- [Problem statement] A complete answer includes every line below with the word "none".

- [The data]
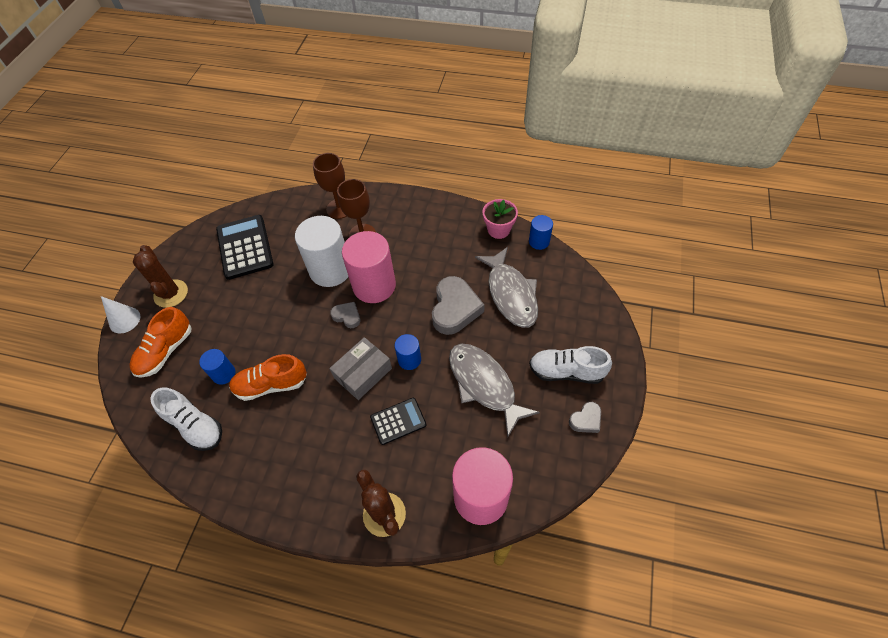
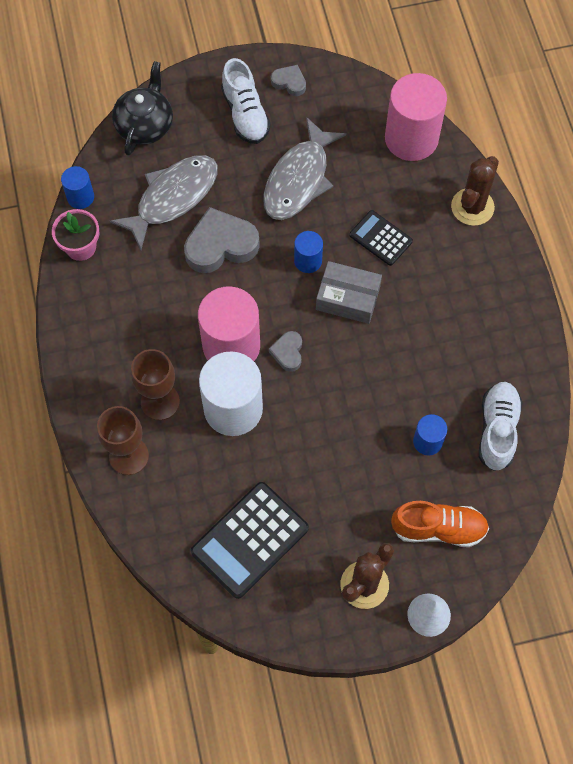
camera: 120 degrees left, 10 degrees up
(271, 385) = (411, 382): orange shoe -> none
(585, 299) = (145, 125): none -> black teapot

- [Result of this task]
(271, 385) = (411, 382): orange shoe -> none
(585, 299) = (145, 125): none -> black teapot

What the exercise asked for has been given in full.